• **DIRECTION**
Edit the material below by replacing "Transcribe" with "Encode" and leaving everything else unchanged. Write out the edited text without the pictures.

(Stored data entries)
§ §
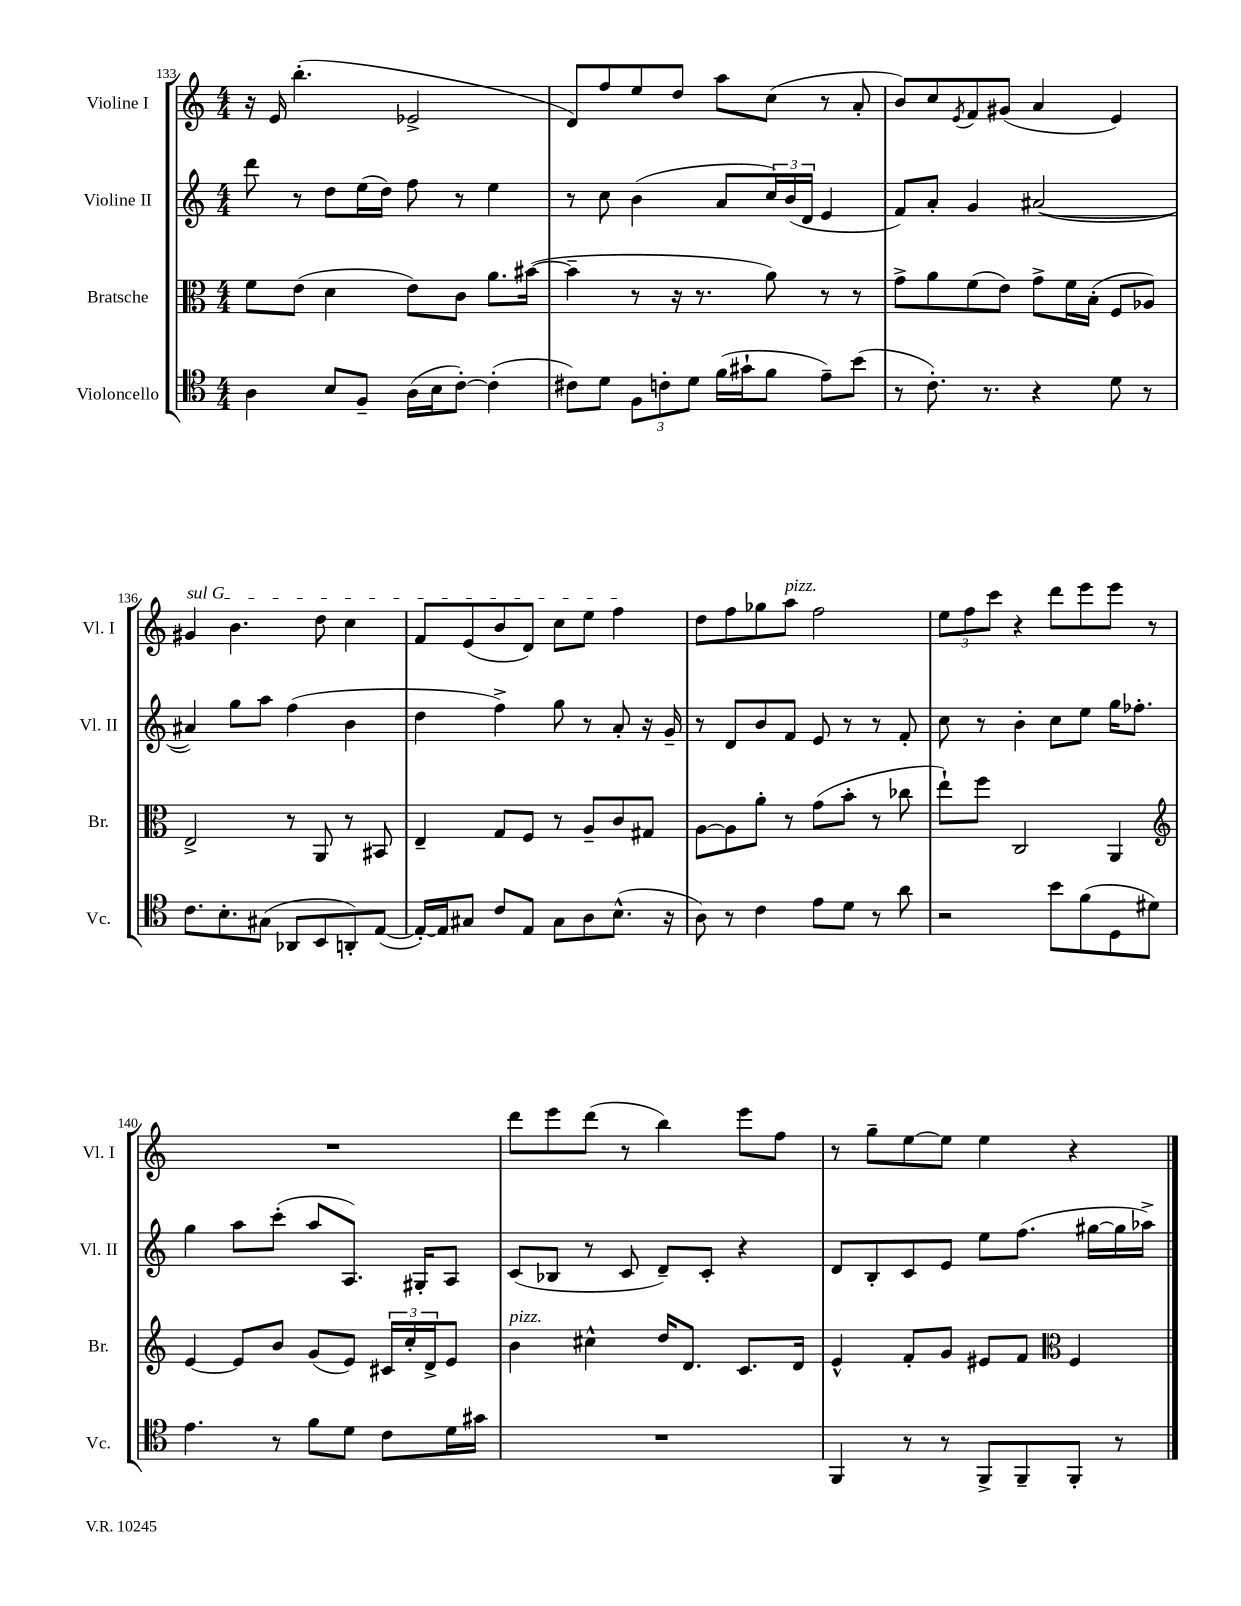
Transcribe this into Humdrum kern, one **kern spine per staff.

**kern	**kern	**kern	**kern
*staff4	*staff3	*staff2	*staff1
*clefC4	*clefC3	*clefG2	*clefG2
*k[]	*k[]	*k[]	*k[]
*M4/4	*M4/4	*M4/4	*M4/4
4A	8f	8ddd	16r
.	.	.	16e
.	(8e	8r	(4.bb'
8B	4d	8dd	.
8F~	.	(16ee	.
.	.	16dd)	.
(16A	8e)	8ff	2e-^
16B	.	.	.
[8c')	8c	8r	.
(4c']	8.a	4ee	.
.	([16b#	.	.
=	=	=	=
8c#)	4b#~]	8r	8d)
8d	.	8cc	8ff
12F	8r	(4b	8ee
12c'	.	.	.
.	16r	.	8dd
12d	.	.	.
.	8.r	.	.
(16f	.	8a	8aa
16g#`	.	.	.
8f	8a)	24cc)	(8cc
.	.	(24b	.
.	.	24d	.
8e~)	8r	4e	8r
(8b	8r	.	8a'
=	=	=	=
8r	8g^	8f)	8b)
8.c')	8a	8a'	8cc
.	.	.	8qe
.	(8f	4g	8f
8.r	.	.	.
.	8e)	.	(8g#
4r	8g^	([2a#	4a
.	16f	.	.
.	(16B'	.	.
8d	8F	.	4e)
8r	8A-)	.	.
=	=	=	=
8.c	2E^	4a#])	4g#
8.B'	.	.	.
.	.	8gg	4.b
(8G#	.	8aa	.
8AA-	8r	(4ff	.
8BB	8AA	.	8dd
8AA')	8r	4b	4cc
([8E	8BB#	.	.
=	=	=	=
16E'_)	4E~	4dd	8f
16E]	.	.	.
8G#	.	.	(8e
8c	8G	4ff^)	8b
8E	8F	.	8d)
8G#	8r	8gg	8cc
8A	8A~	8r	8ee
(8.B^^	8c	8a'	4ff
.	8G#	16r	.
16r	.	16g~	.
=	=	=	=
8A)	[8A	8r	8dd
8r	8A]	8d	8ff
4c	8a'	8b	8gg-
.	8r	8f	8aa
8e	(8g	8e	2ff
8d	8b'	8r	.
8r	8r	8r	.
8a	8cc-	8f'	.
=	=	=	=
2r	8ee`)	8cc	12ee
.	.	.	12ff
.	8ff	8r	.
.	.	.	12ccc
.	2C	4b'	4r
8b	.	8cc	8ddd
(8f	.	8ee	8eee
8D	4AA	16gg	8eee
.	.	8.ff-'	.
8d#)	.	.	8r
=	=	=	=
*	*clefG2	*	*
4.e	[4e	4gg	1r
.	8e]	8aa	.
8r	8b	(8ccc'	.
8f	(8g	8aa	.
8d	8e)	8.A)	.
8c	24c#	.	.
.	24cc'	.	.
.	.	16G#'	.
.	24d^	.	.
16d	8e	8A	.
16g#	.	.	.
=	=	=	=
1r	4b	(8c	8ddd
.	.	8B-	8eee
.	4cc#^^	8r	(8ddd
.	.	8c	8r
.	16dd	8d~)	4bb)
.	8.d	.	.
.	.	8c'	.
.	8.c	4r	8eee
.	.	.	8ff
.	16d	.	.
=	=	=	=
4FF	4e^^	8d	8r
.	.	8B'	8gg~
8r	8f'	8c	[8ee
8r	8g	8e	8ee]
8FF^	8e#	8ee	4ee
8FF~	8f	(8.ff	.
*	*clefC3	*	*
8FF'	4F	.	4r
.	.	[16gg#	.
8r	.	16gg#]	.
.	.	16aa-^)	.
==	==	==	==
*-	*-	*-	*-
§ §
• **WORKED ANSWER**
Encode this into Humdrum kern, one **kern spine per staff.

**kern	**kern	**kern	**kern
*staff4	*staff3	*staff2	*staff1
*clefC4	*clefC3	*clefG2	*clefG2
*k[]	*k[]	*k[]	*k[]
*M4/4	*M4/4	*M4/4	*M4/4
4A	8f	8ddd	16r
.	.	.	16e
.	(8e	8r	(4.bb'
8B	4d	8dd	.
8F~	.	(16ee	.
.	.	16dd)	.
(16A	8e)	8ff	2e-^
16B	.	.	.
[8c')	8c	8r	.
(4c']	8.a	4ee	.
.	([16b#	.	.
=	=	=	=
8c#)	4b#~]	8r	8d)
8d	.	8cc	8ff
12F	8r	(4b	8ee
12c'	.	.	.
.	16r	.	8dd
12d	.	.	.
.	8.r	.	.
(16f	.	8a	8aa
16g#`	.	.	.
8f	8a)	24cc)	(8cc
.	.	(24b	.
.	.	24d	.
8e~)	8r	4e	8r
(8b	8r	.	8a'
=	=	=	=
8r	8g^	8f)	8b)
8.c')	8a	8a'	8cc
.	.	.	8qe
.	(8f	4g	8f
8.r	.	.	.
.	8e)	.	(8g#
4r	8g^	([2a#	4a
.	16f	.	.
.	(16B'	.	.
8d	8F	.	4e)
8r	8A-)	.	.
=	=	=	=
8.c	2E^	4a#])	4g#
8.B'	.	.	.
.	.	8gg	4.b
(8G#	.	8aa	.
8AA-	8r	(4ff	.
8BB	8AA	.	8dd
8AA')	8r	4b	4cc
([8E	8BB#	.	.
=	=	=	=
16E'_)	4E~	4dd	8f
16E]	.	.	.
8G#	.	.	(8e
8c	8G	4ff^)	8b
8E	8F	.	8d)
8G#	8r	8gg	8cc
8A	8A~	8r	8ee
(8.B^^	8c	8a'	4ff
.	8G#	16r	.
16r	.	16g~	.
=	=	=	=
8A)	[8A	8r	8dd
8r	8A]	8d	8ff
4c	8a'	8b	8gg-
.	8r	8f	8aa
8e	(8g	8e	2ff
8d	8b'	8r	.
8r	8r	8r	.
8a	8cc-	8f'	.
=	=	=	=
2r	8ee`)	8cc	12ee
.	.	.	12ff
.	8ff	8r	.
.	.	.	12ccc
.	2C	4b'	4r
8b	.	8cc	8ddd
(8f	.	8ee	8eee
8D	4AA	16gg	8eee
.	.	8.ff-'	.
8d#)	.	.	8r
=	=	=	=
*	*clefG2	*	*
4.e	[4e	4gg	1r
.	8e]	8aa	.
8r	8b	(8ccc'	.
8f	(8g	8aa	.
8d	8e)	8.A)	.
8c	24c#	.	.
.	24cc'	.	.
.	.	16G#'	.
.	24d^	.	.
16d	8e	8A	.
16g#	.	.	.
=	=	=	=
1r	4b	(8c	8ddd
.	.	8B-	8eee
.	4cc#^^	8r	(8ddd
.	.	8c	8r
.	16dd	8d~)	4bb)
.	8.d	.	.
.	.	8c'	.
.	8.c	4r	8eee
.	.	.	8ff
.	16d	.	.
=	=	=	=
4FF	4e^^	8d	8r
.	.	8B'	8gg~
8r	8f'	8c	[8ee
8r	8g	8e	8ee]
8FF^	8e#	8ee	4ee
8FF~	8f	(8.ff	.
*	*clefC3	*	*
8FF'	4F	.	4r
.	.	[16gg#	.
8r	.	16gg#]	.
.	.	16aa-^)	.
==	==	==	==
*-	*-	*-	*-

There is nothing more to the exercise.